Records for processing:
= = = = = = =

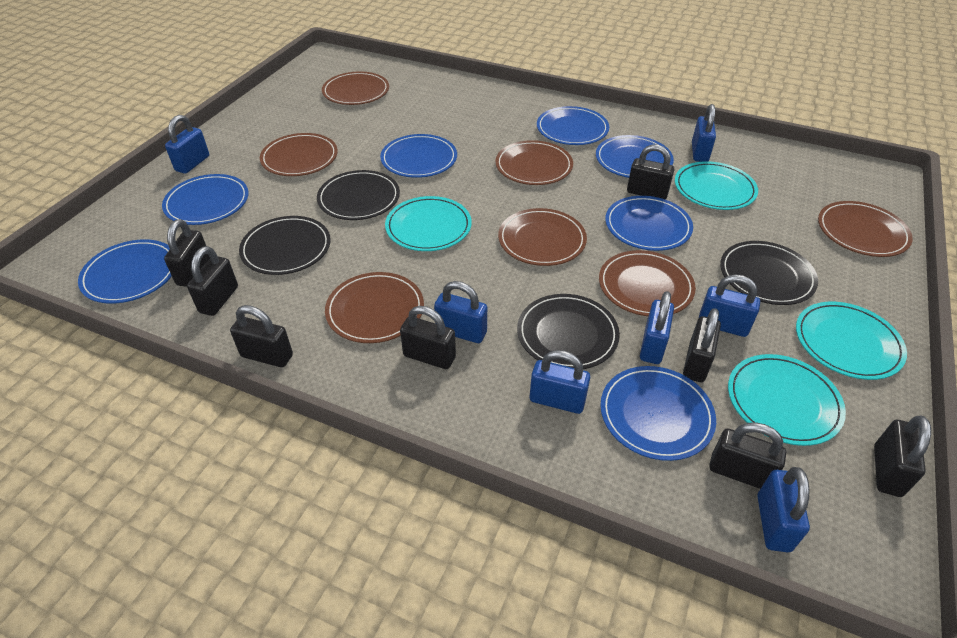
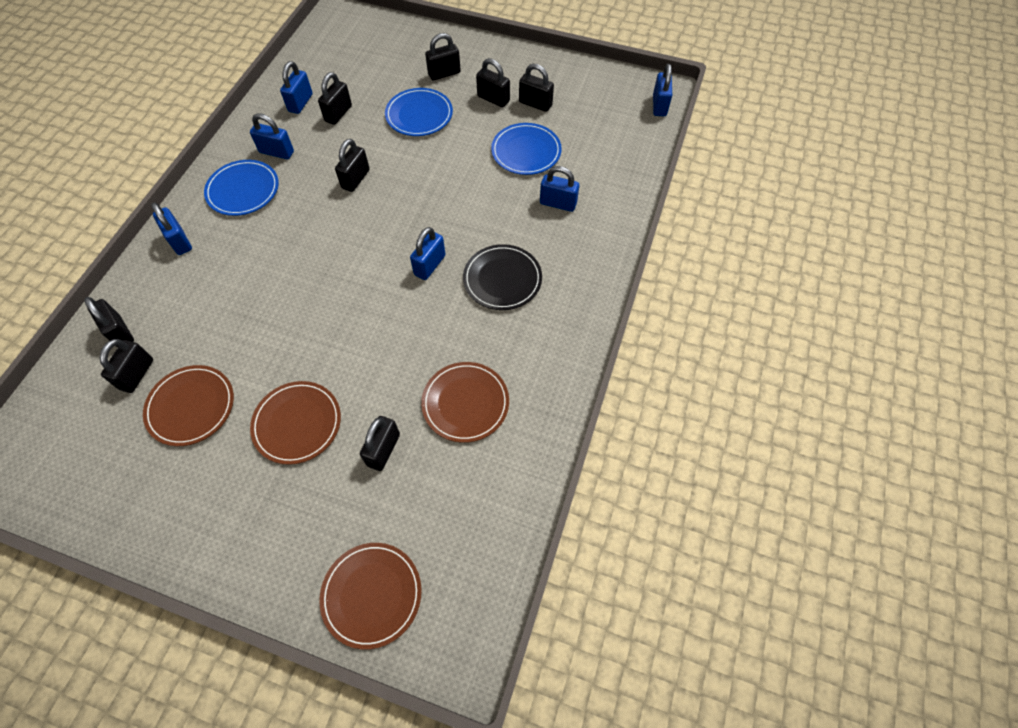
black plate: [239,216,331,275] [317,170,400,220] [517,294,620,369] [720,241,818,305] = 4 -> [463,244,542,310] = 1
blue padlock: [165,115,209,174] [434,281,487,343] [530,350,590,414] [640,291,674,364] [692,104,716,162] [698,275,760,337] [757,467,810,552] = 7 -> [151,203,192,255] [250,113,294,159] [280,61,313,114] [410,227,445,280] [540,166,579,212] [653,64,672,116] = 6
blue plate: [78,239,172,304] [162,174,249,225] [380,134,457,178] [537,106,609,145] [596,135,674,178] [600,366,716,461] [605,196,693,251] = 7 -> [204,160,279,216] [385,88,453,136] [491,123,562,175] = 3
brown plate: [260,133,338,176] [322,71,389,105] [325,272,424,343] [495,140,573,185] [498,208,587,266] [599,250,696,316] [818,201,913,257] = 7 -> [143,365,234,446] [250,381,341,465] [319,543,422,649] [421,362,509,443] = 4
turquoise plate: [385,196,472,251] [675,161,758,210] [728,354,846,446] [796,302,907,380] = 4 -> none = 0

= = = = = = =

Reproduce each line of the records in which the string "plate" appears.

black plate: [239,216,331,275] [317,170,400,220] [517,294,620,369] [720,241,818,305] = 4 -> [463,244,542,310] = 1
blue plate: [78,239,172,304] [162,174,249,225] [380,134,457,178] [537,106,609,145] [596,135,674,178] [600,366,716,461] [605,196,693,251] = 7 -> [204,160,279,216] [385,88,453,136] [491,123,562,175] = 3
brown plate: [260,133,338,176] [322,71,389,105] [325,272,424,343] [495,140,573,185] [498,208,587,266] [599,250,696,316] [818,201,913,257] = 7 -> [143,365,234,446] [250,381,341,465] [319,543,422,649] [421,362,509,443] = 4
turquoise plate: [385,196,472,251] [675,161,758,210] [728,354,846,446] [796,302,907,380] = 4 -> none = 0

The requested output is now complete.